▶ **EXERCISE DATA**:
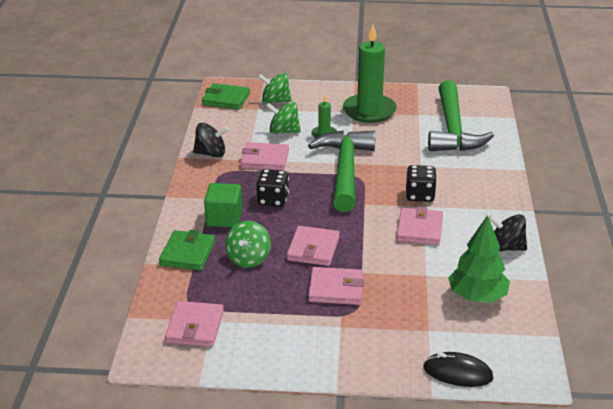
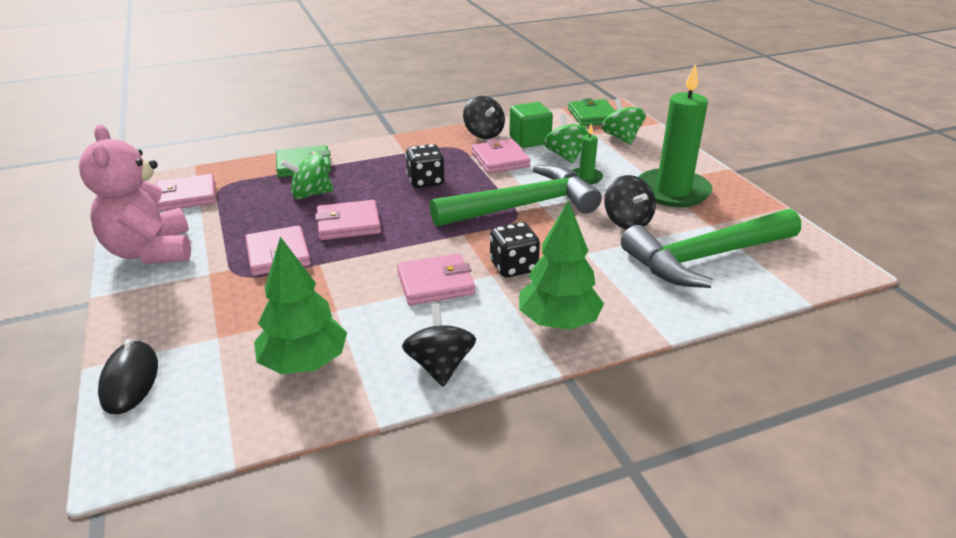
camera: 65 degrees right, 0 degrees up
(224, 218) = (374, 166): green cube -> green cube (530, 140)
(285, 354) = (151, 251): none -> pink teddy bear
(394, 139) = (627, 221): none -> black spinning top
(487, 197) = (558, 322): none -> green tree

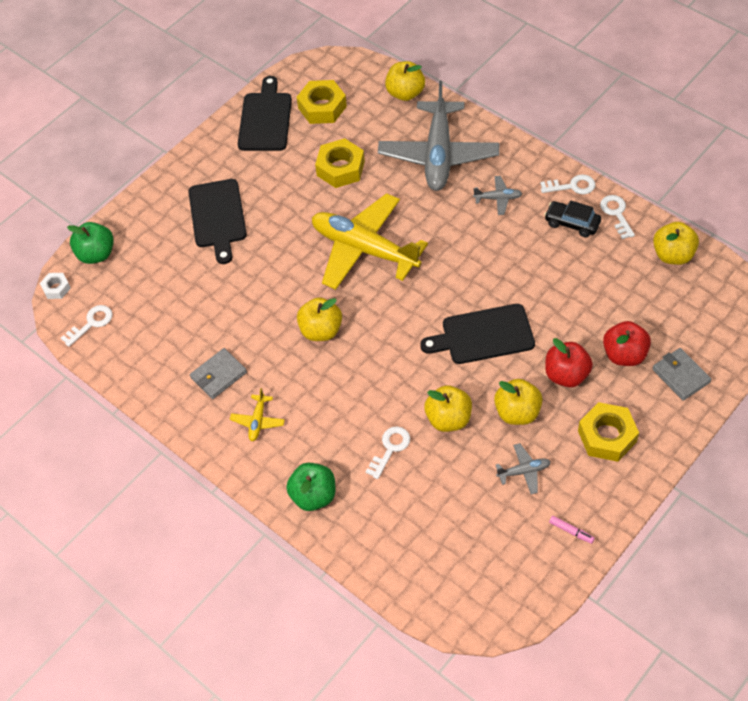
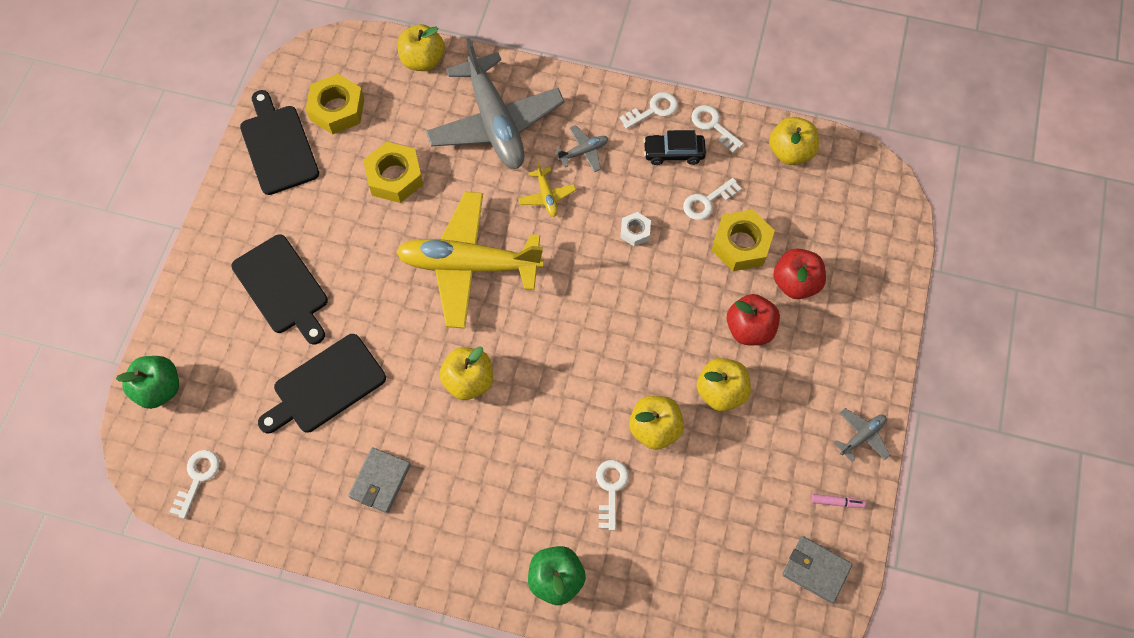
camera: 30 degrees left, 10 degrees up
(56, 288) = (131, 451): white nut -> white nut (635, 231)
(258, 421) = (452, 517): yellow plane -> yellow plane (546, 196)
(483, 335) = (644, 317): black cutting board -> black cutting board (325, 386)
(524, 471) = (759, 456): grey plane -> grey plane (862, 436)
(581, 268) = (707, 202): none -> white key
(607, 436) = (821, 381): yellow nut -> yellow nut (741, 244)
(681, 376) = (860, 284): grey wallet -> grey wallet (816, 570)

▶ **DIRECTIONS**:
Could the lines from the first entry through the line that contains "(483, 335) = (644, 317): black" be copied exactly, with all pictures left out?

▶ **RESULT OF THIS TASK**:
camera: 65 degrees right, 0 degrees up
(224, 218) = (374, 166): green cube -> green cube (530, 140)
(285, 354) = (151, 251): none -> pink teddy bear
(394, 139) = (627, 221): none -> black spinning top
(487, 197) = (558, 322): none -> green tree

camera: 30 degrees left, 10 degrees up
(56, 288) = (131, 451): white nut -> white nut (635, 231)
(258, 421) = (452, 517): yellow plane -> yellow plane (546, 196)
(483, 335) = (644, 317): black cutting board -> black cutting board (325, 386)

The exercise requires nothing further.